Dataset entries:
···

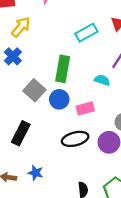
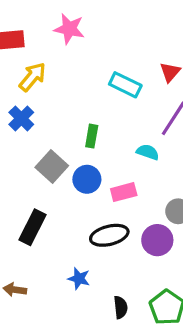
cyan rectangle: (86, 33) -> (125, 85), turned 55
green rectangle: (63, 69) -> (92, 136), size x0.6
blue star: (36, 173) -> (79, 279), moved

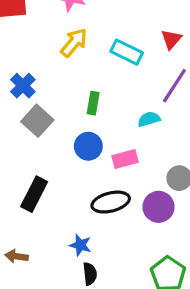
yellow arrow: (32, 77) -> (74, 43), moved
cyan semicircle: (148, 152) -> (149, 119), turned -35
gray square: (52, 166) -> (37, 121), moved
black semicircle: (121, 307) -> (90, 274), moved

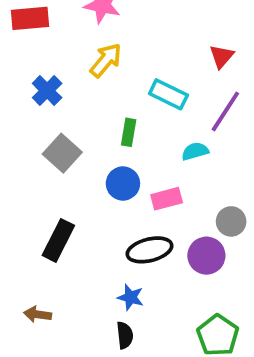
cyan rectangle: (127, 52) -> (168, 94), moved
blue cross: (23, 86) -> (47, 91), moved
blue star: (80, 245) -> (131, 297), moved

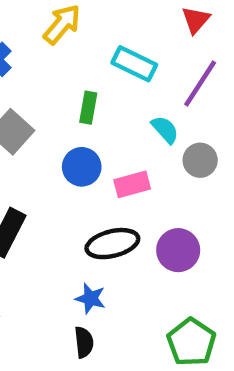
cyan semicircle: (195, 151) -> (165, 130), turned 64
gray circle: (231, 221) -> (200, 160), moved

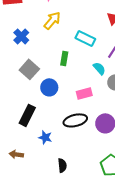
blue circle: (82, 167) -> (49, 87), moved
blue star: (90, 298) -> (45, 137), moved

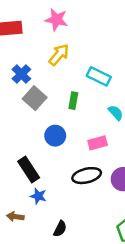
gray square: (29, 69) -> (35, 98), moved
black rectangle: (27, 115) -> (29, 169), turned -60
blue star: (45, 137) -> (38, 196), moved
black semicircle: (62, 165) -> (60, 229), moved, turned 32

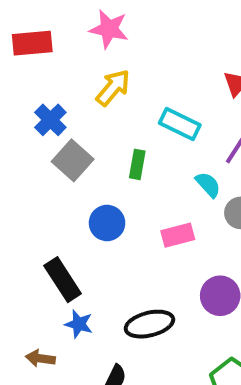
black ellipse: (87, 176) -> (149, 324), moved

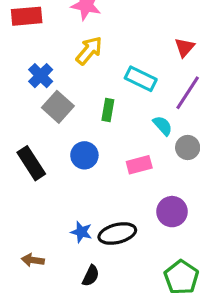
black rectangle: (63, 280) -> (31, 163), moved
blue star: (79, 324) -> (81, 232), moved

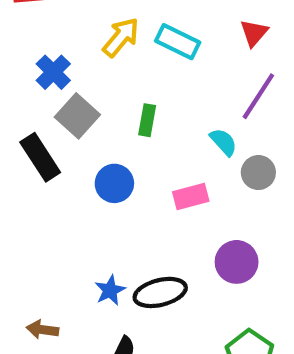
cyan rectangle: (141, 79) -> (178, 42), moved
black rectangle: (31, 163) -> (40, 157), moved
blue star: (81, 232) -> (110, 290), turned 30

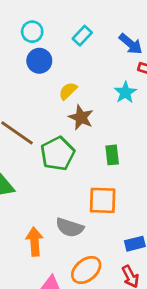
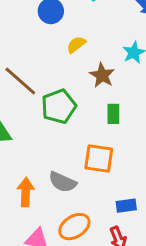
brown star: (81, 117) -> (102, 75), moved

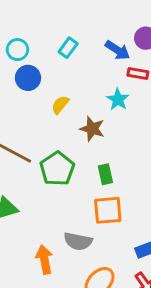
green rectangle: (113, 114) -> (105, 174), moved

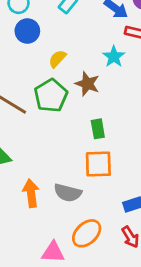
green pentagon: (57, 169) -> (51, 96), moved
orange arrow: (44, 259) -> (31, 193), moved

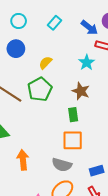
blue circle: (27, 31) -> (16, 49), moved
brown star: (87, 84) -> (81, 91), moved
gray semicircle: (68, 193) -> (62, 165), moved

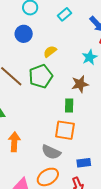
brown star: (81, 91) -> (80, 84), turned 30

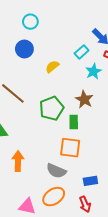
cyan rectangle: (64, 14) -> (82, 52), moved
green pentagon: (41, 76) -> (52, 108), moved
brown star: (80, 84) -> (84, 99), turned -30

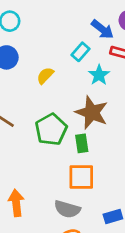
brown star: (84, 99) -> (92, 113), size x1.4

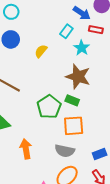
green pentagon: (51, 129) -> (49, 107), moved
green rectangle: (82, 143) -> (72, 100), turned -56

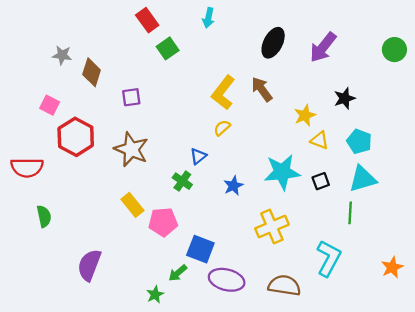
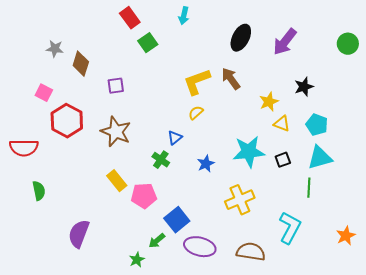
yellow L-shape: (223, 93) -> (197, 82), turned 32
blue square: (200, 249) -> (177, 220), turned 30

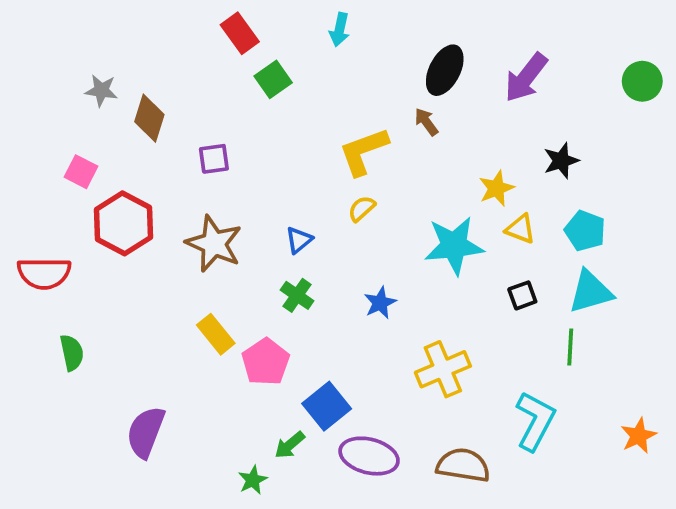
brown arrow: (231, 79) -> (426, 122), moved, size x0.7
blue triangle: (175, 138) -> (299, 240), moved
cyan star: (249, 152) -> (454, 246), moved
pink pentagon: (144, 196) -> (266, 362), turned -30

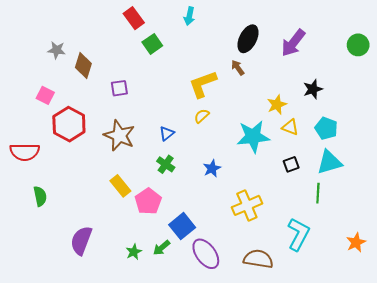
purple ellipse: (369, 456) -> (206, 254), turned 40
green star: (253, 480) -> (134, 252), moved

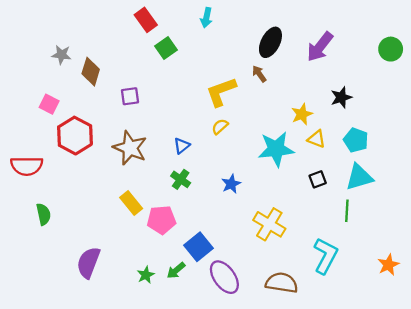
pink pentagon: (148, 201) -> (161, 220), turned 30
yellow cross: (247, 205) -> (269, 224), turned -36

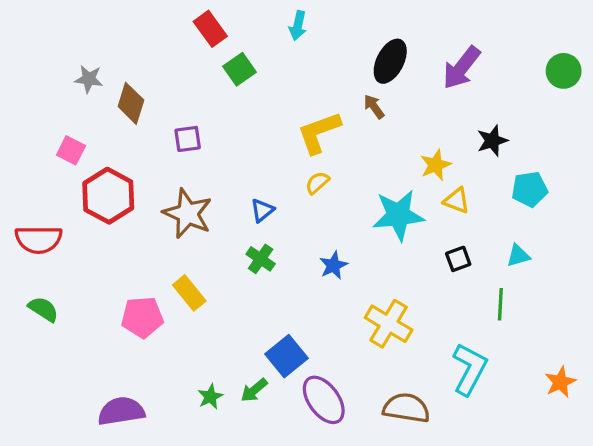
cyan pentagon: (356, 140) -> (530, 189), moved, turned -30
cyan triangle: (359, 177) -> (518, 256), size x0.6
green semicircle: (44, 214) -> (43, 309), moved, turned -45
pink pentagon: (161, 220) -> (142, 317), moved
purple semicircle: (88, 263) -> (121, 411), moved, turned 60

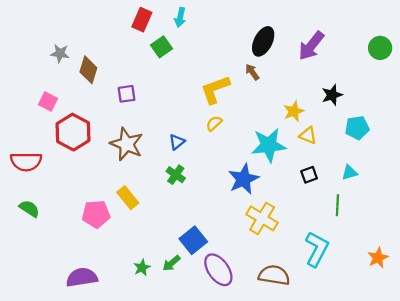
cyan arrow: (298, 26) -> (180, 17), moved
red rectangle: (210, 29) -> (142, 20), turned 60
blue star: (333, 265) -> (244, 179), moved, size x1.6

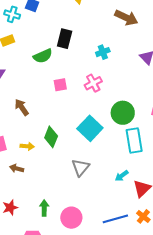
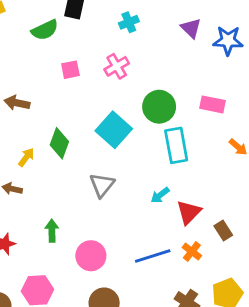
brown arrow: (22, 107) -> (17, 103), turned -42
yellow arrow: (27, 146) -> (26, 157), turned -56
green arrow: (44, 208) -> (52, 231), moved

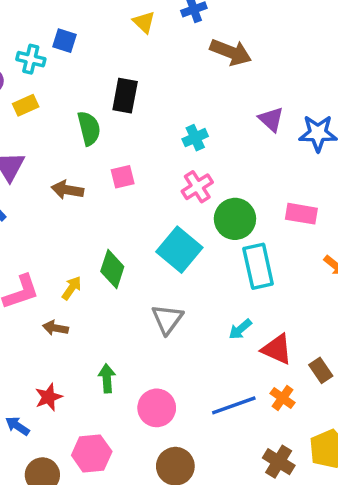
cyan cross: (129, 22) -> (195, 138), moved
green semicircle: (45, 30) -> (89, 128), turned -76
pink cross: (117, 66) -> (197, 187), moved
brown arrow: (17, 103) -> (67, 190), moved
red triangle: (189, 212) -> (277, 349), turned -48

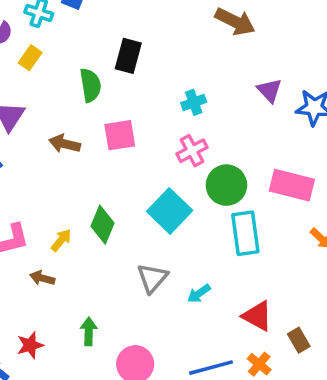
yellow rectangle: (26, 105) -> (30, 58), turned -35
pink square: (123, 177) -> (120, 135), size x1.4
pink rectangle: (301, 214) -> (292, 185), size x1.4
cyan arrow: (240, 329) -> (199, 294), moved

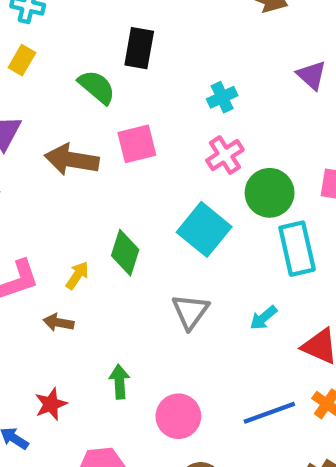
green semicircle: (90, 85) -> (97, 87), turned -36
brown arrow: (65, 144) -> (72, 160), size x1.4
cyan arrow: (199, 294) -> (263, 318), moved

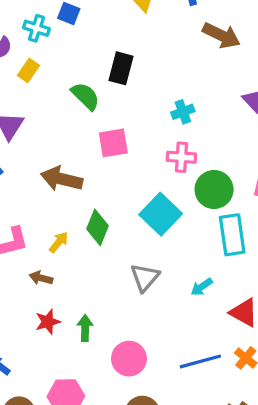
pink cross: (225, 155) -> (181, 157), turned 32
brown arrow: (72, 160) -> (62, 179), moved
red star: (51, 404) -> (48, 322), moved

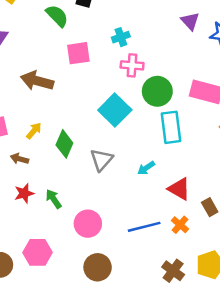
cyan cross: (183, 112) -> (121, 37), moved
green diamond: (97, 227) -> (64, 144), moved
green arrow: (85, 328) -> (54, 199), turned -36

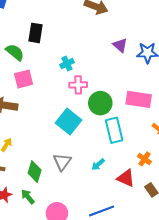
pink square: (78, 53) -> (24, 79), moved
green diamond: (64, 144) -> (35, 172), moved
orange cross: (180, 225) -> (144, 159), moved

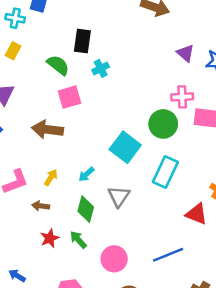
cyan cross: (67, 64) -> (101, 68), moved
pink cross: (78, 85) -> (182, 97), moved
cyan rectangle: (114, 130) -> (165, 172), moved, turned 40
cyan arrow: (98, 164) -> (86, 174), moved

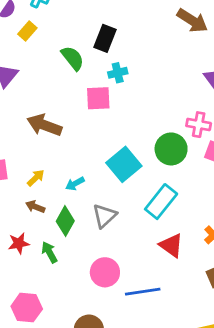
pink square: (69, 97) -> (98, 98), moved
brown arrow: (41, 206) -> (35, 207), moved
red triangle: (197, 214) -> (171, 245), moved
pink circle: (114, 259) -> (105, 272), moved

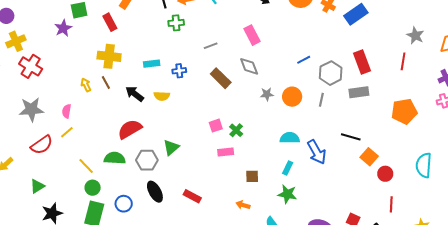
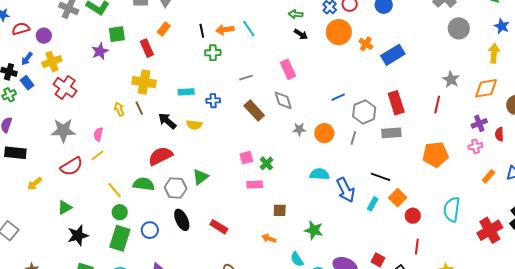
cyan rectangle: (288, 168) -> (373, 204), moved

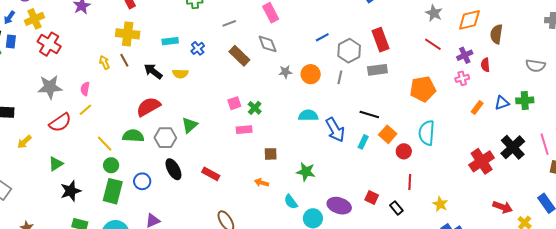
blue rectangle: (27, 83) -> (11, 41), turned 48
blue cross: (213, 101) -> (198, 48), turned -32
red line: (437, 105) -> (433, 44), moved, turned -66
cyan semicircle: (452, 209) -> (427, 133), moved

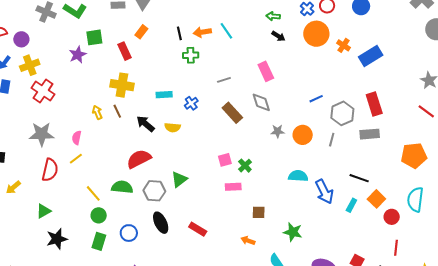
red semicircle: (60, 122) -> (50, 170), turned -45
green rectangle: (113, 191) -> (99, 241), size x0.7

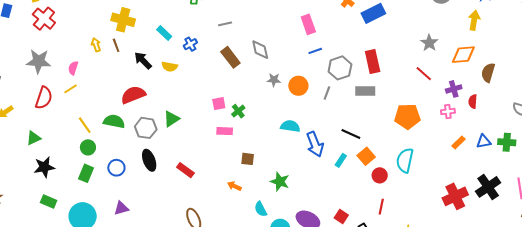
pink rectangle: (266, 71) -> (308, 24), moved
cyan rectangle: (164, 95) -> (164, 33), turned 42

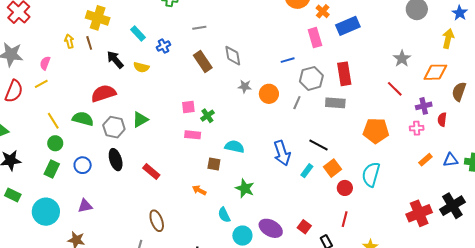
pink rectangle: (308, 24) -> (315, 38), moved
cyan semicircle: (290, 126) -> (234, 147), moved

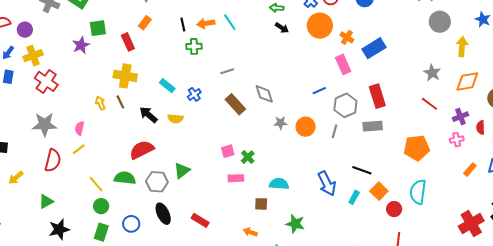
yellow arrow: (448, 39) -> (462, 47), moved

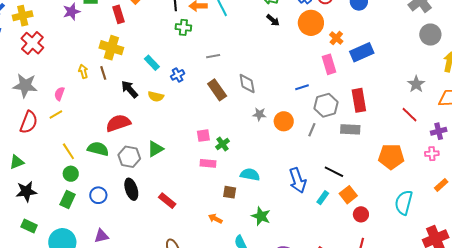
cyan semicircle: (418, 192) -> (404, 203), moved

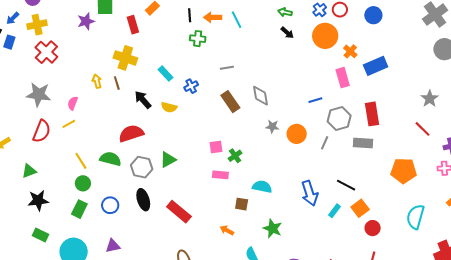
red rectangle: (167, 201) -> (179, 212), size x1.4

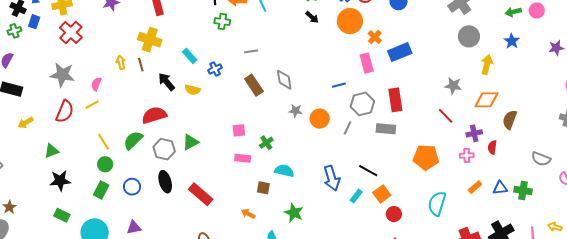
gray star: (430, 99) -> (453, 86), turned -30
green cross: (235, 156) -> (266, 143), moved
green semicircle: (110, 159) -> (133, 140), turned -60

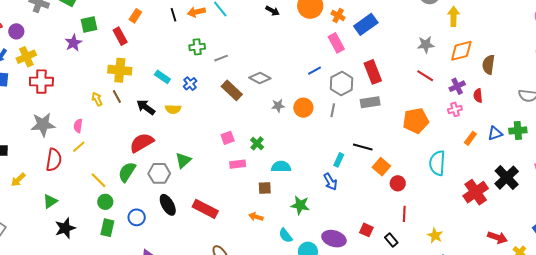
green cross: (222, 22) -> (197, 47), moved
red cross: (71, 32) -> (41, 82), turned -30
gray diamond: (284, 80) -> (260, 78), turned -40
blue arrow: (332, 178) -> (330, 182), moved, size x0.7
cyan rectangle: (356, 196) -> (339, 160), moved

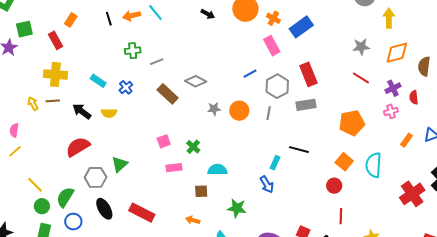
brown line: (117, 97) -> (53, 101), turned -64
orange square: (381, 167) -> (344, 162), moved
green semicircle: (127, 172) -> (65, 197), moved

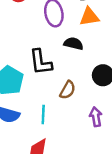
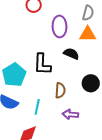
brown semicircle: (68, 90) -> (60, 90), turned -35
purple arrow: (96, 117) -> (70, 114), moved, turned -84

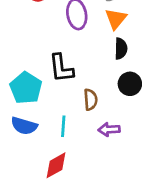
orange triangle: (88, 34) -> (116, 19), turned -42
black semicircle: (71, 54) -> (121, 49), moved, turned 77

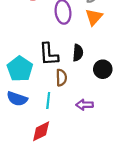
black semicircle: (121, 49) -> (78, 53), moved
brown semicircle: (91, 100) -> (61, 78), moved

···

Run a filter over the data above and keep each line that contains the word "diamond".

**Answer to the exercise:**
green diamond: (97, 227) -> (64, 144), moved
green diamond: (64, 144) -> (35, 172), moved
gray diamond: (284, 80) -> (260, 78), turned -40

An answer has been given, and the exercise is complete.